- _What to do_
Set down all of the records word for word.

□ □ □ □

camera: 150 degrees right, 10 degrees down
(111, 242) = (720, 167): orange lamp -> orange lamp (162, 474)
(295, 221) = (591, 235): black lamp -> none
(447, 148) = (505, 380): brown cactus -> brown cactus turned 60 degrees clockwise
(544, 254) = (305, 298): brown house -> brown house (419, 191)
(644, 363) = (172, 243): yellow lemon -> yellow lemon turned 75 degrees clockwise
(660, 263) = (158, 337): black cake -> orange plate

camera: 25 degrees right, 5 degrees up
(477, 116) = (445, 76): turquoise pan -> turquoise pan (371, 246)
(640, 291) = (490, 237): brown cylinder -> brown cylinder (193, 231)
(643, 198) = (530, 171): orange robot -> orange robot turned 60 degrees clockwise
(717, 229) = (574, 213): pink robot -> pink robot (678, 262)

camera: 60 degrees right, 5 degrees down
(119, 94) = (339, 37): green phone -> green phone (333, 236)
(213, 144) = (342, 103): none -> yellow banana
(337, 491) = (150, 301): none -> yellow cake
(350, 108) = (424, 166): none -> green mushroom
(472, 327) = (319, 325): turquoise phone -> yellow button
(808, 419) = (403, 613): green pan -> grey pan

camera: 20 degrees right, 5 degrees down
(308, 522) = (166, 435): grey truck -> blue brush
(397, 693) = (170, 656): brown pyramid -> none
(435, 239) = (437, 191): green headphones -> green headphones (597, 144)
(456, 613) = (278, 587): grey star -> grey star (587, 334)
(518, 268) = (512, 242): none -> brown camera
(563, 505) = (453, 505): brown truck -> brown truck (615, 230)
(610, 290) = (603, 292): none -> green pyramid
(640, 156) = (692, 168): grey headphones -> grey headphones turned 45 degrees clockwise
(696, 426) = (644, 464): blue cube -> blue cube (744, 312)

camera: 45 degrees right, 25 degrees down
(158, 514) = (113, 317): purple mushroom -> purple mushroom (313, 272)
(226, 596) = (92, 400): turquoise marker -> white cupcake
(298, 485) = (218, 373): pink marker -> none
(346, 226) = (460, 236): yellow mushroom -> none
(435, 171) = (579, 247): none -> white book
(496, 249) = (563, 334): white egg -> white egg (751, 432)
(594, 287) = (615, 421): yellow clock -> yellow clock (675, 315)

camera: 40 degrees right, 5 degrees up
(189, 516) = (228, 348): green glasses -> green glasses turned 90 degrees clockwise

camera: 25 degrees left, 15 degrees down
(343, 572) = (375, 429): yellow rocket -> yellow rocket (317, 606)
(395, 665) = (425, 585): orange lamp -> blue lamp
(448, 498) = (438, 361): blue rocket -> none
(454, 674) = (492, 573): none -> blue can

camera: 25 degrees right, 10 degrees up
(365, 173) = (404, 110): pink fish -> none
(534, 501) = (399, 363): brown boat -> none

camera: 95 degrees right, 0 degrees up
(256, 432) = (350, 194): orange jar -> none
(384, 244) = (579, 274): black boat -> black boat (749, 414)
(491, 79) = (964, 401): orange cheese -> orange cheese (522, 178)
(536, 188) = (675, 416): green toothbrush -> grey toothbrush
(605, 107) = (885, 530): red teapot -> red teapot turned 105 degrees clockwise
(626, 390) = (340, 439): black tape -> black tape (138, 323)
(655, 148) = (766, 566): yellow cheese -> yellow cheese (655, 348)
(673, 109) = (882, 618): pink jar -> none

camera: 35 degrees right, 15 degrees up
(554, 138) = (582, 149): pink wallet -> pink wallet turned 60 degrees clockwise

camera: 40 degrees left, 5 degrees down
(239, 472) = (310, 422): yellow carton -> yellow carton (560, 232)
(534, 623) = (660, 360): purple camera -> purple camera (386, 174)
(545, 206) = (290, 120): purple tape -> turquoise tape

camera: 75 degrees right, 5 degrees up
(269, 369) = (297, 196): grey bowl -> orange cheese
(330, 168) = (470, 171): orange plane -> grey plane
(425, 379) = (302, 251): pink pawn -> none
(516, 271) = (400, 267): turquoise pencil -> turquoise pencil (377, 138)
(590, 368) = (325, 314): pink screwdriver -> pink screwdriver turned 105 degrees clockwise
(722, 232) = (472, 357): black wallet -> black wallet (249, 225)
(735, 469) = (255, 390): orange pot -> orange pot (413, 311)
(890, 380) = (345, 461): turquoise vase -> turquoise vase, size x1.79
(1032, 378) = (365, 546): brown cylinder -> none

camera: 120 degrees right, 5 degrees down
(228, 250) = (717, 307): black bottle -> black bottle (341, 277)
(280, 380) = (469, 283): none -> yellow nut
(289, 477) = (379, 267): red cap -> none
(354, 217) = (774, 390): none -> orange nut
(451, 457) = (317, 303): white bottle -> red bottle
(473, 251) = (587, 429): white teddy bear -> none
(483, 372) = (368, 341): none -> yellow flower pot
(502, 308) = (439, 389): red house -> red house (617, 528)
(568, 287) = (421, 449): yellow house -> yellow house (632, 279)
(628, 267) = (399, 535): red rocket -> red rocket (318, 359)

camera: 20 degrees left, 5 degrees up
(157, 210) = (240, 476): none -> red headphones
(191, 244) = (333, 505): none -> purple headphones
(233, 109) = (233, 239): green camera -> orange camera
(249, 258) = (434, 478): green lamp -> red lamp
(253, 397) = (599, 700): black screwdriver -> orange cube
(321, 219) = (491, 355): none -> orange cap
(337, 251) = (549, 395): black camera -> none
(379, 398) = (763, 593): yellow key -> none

□ □ □ □

- _Exercise result_
camera: 150 degrees right, 10 degrees down
(111, 242) = (720, 167): orange lamp -> orange lamp (162, 474)
(295, 221) = (591, 235): black lamp -> none
(447, 148) = (505, 380): brown cactus -> brown cactus turned 60 degrees clockwise
(544, 254) = (305, 298): brown house -> brown house (419, 191)
(644, 363) = (172, 243): yellow lemon -> yellow lemon turned 75 degrees clockwise
(660, 263) = (158, 337): black cake -> orange plate

camera: 25 degrees right, 5 degrees up
(477, 116) = (445, 76): turquoise pan -> turquoise pan (371, 246)
(640, 291) = (490, 237): brown cylinder -> brown cylinder (193, 231)
(643, 198) = (530, 171): orange robot -> orange robot turned 60 degrees clockwise
(717, 229) = (574, 213): pink robot -> pink robot (678, 262)

camera: 60 degrees right, 5 degrees down
(119, 94) = (339, 37): green phone -> green phone (333, 236)
(213, 144) = (342, 103): none -> yellow banana
(337, 491) = (150, 301): none -> yellow cake
(350, 108) = (424, 166): none -> green mushroom
(472, 327) = (319, 325): turquoise phone -> yellow button
(808, 419) = (403, 613): green pan -> grey pan

camera: 20 degrees right, 5 degrees down
(308, 522) = (166, 435): grey truck -> blue brush
(397, 693) = (170, 656): brown pyramid -> none
(435, 239) = (437, 191): green headphones -> green headphones (597, 144)
(456, 613) = (278, 587): grey star -> grey star (587, 334)
(518, 268) = (512, 242): none -> brown camera
(563, 505) = (453, 505): brown truck -> brown truck (615, 230)
(610, 290) = (603, 292): none -> green pyramid
(640, 156) = (692, 168): grey headphones -> grey headphones turned 45 degrees clockwise
(696, 426) = (644, 464): blue cube -> blue cube (744, 312)

camera: 45 degrees right, 25 degrees down
(158, 514) = (113, 317): purple mushroom -> purple mushroom (313, 272)
(226, 596) = (92, 400): turquoise marker -> white cupcake
(298, 485) = (218, 373): pink marker -> none
(346, 226) = (460, 236): yellow mushroom -> none
(435, 171) = (579, 247): none -> white book
(496, 249) = (563, 334): white egg -> white egg (751, 432)
(594, 287) = (615, 421): yellow clock -> yellow clock (675, 315)

camera: 40 degrees right, 5 degrees up
(189, 516) = (228, 348): green glasses -> green glasses turned 90 degrees clockwise

camera: 25 degrees left, 15 degrees down
(343, 572) = (375, 429): yellow rocket -> yellow rocket (317, 606)
(395, 665) = (425, 585): orange lamp -> blue lamp
(448, 498) = (438, 361): blue rocket -> none
(454, 674) = (492, 573): none -> blue can

camera: 25 degrees right, 10 degrees up
(365, 173) = (404, 110): pink fish -> none
(534, 501) = (399, 363): brown boat -> none

camera: 95 degrees right, 0 degrees up
(256, 432) = (350, 194): orange jar -> none
(384, 244) = (579, 274): black boat -> black boat (749, 414)
(491, 79) = (964, 401): orange cheese -> orange cheese (522, 178)
(536, 188) = (675, 416): green toothbrush -> grey toothbrush
(605, 107) = (885, 530): red teapot -> red teapot turned 105 degrees clockwise
(626, 390) = (340, 439): black tape -> black tape (138, 323)
(655, 148) = (766, 566): yellow cheese -> yellow cheese (655, 348)
(673, 109) = (882, 618): pink jar -> none

camera: 35 degrees right, 15 degrees up
(554, 138) = (582, 149): pink wallet -> pink wallet turned 60 degrees clockwise

camera: 40 degrees left, 5 degrees down
(239, 472) = (310, 422): yellow carton -> yellow carton (560, 232)
(534, 623) = (660, 360): purple camera -> purple camera (386, 174)
(545, 206) = (290, 120): purple tape -> turquoise tape

camera: 75 degrees right, 5 degrees up
(269, 369) = (297, 196): grey bowl -> orange cheese
(330, 168) = (470, 171): orange plane -> grey plane
(425, 379) = (302, 251): pink pawn -> none
(516, 271) = (400, 267): turquoise pencil -> turquoise pencil (377, 138)
(590, 368) = (325, 314): pink screwdriver -> pink screwdriver turned 105 degrees clockwise
(722, 232) = (472, 357): black wallet -> black wallet (249, 225)
(735, 469) = (255, 390): orange pot -> orange pot (413, 311)
(890, 380) = (345, 461): turquoise vase -> turquoise vase, size x1.79
(1032, 378) = (365, 546): brown cylinder -> none

camera: 120 degrees right, 5 degrees down
(228, 250) = (717, 307): black bottle -> black bottle (341, 277)
(280, 380) = (469, 283): none -> yellow nut
(289, 477) = (379, 267): red cap -> none
(354, 217) = (774, 390): none -> orange nut
(451, 457) = (317, 303): white bottle -> red bottle
(473, 251) = (587, 429): white teddy bear -> none
(483, 372) = (368, 341): none -> yellow flower pot
(502, 308) = (439, 389): red house -> red house (617, 528)
(568, 287) = (421, 449): yellow house -> yellow house (632, 279)
(628, 267) = (399, 535): red rocket -> red rocket (318, 359)

camera: 20 degrees left, 5 degrees up
(157, 210) = (240, 476): none -> red headphones
(191, 244) = (333, 505): none -> purple headphones
(233, 109) = (233, 239): green camera -> orange camera
(249, 258) = (434, 478): green lamp -> red lamp
(253, 397) = (599, 700): black screwdriver -> orange cube
(321, 219) = (491, 355): none -> orange cap
(337, 251) = (549, 395): black camera -> none
(379, 398) = (763, 593): yellow key -> none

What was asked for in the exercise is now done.